- TASK REQUIREMENTS: A verbatim printing of the entries that follow is needed; pictures must not appear in it.

- Data items:
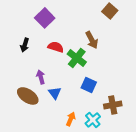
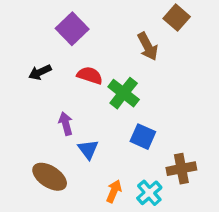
brown arrow: (92, 40) -> (148, 46), moved
black arrow: (25, 45) -> (40, 72), turned 48
brown ellipse: (28, 96) -> (50, 177), moved

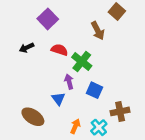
purple arrow: (66, 124) -> (69, 82), moved

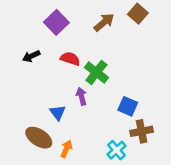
brown arrow: (98, 31) -> (104, 22), moved, turned -102
blue square: (95, 90) -> (128, 106), moved
blue triangle: (58, 99) -> (58, 113), moved
orange arrow: (75, 126) -> (66, 149), moved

- WRITTEN ANSWER:
brown arrow: (92, 40) -> (148, 46), moved
black arrow: (25, 45) -> (40, 72), turned 48
brown ellipse: (28, 96) -> (50, 177), moved

purple arrow: (66, 124) -> (69, 82), moved

brown arrow: (98, 31) -> (104, 22), moved, turned -102
blue square: (95, 90) -> (128, 106), moved
blue triangle: (58, 99) -> (58, 113), moved
orange arrow: (75, 126) -> (66, 149), moved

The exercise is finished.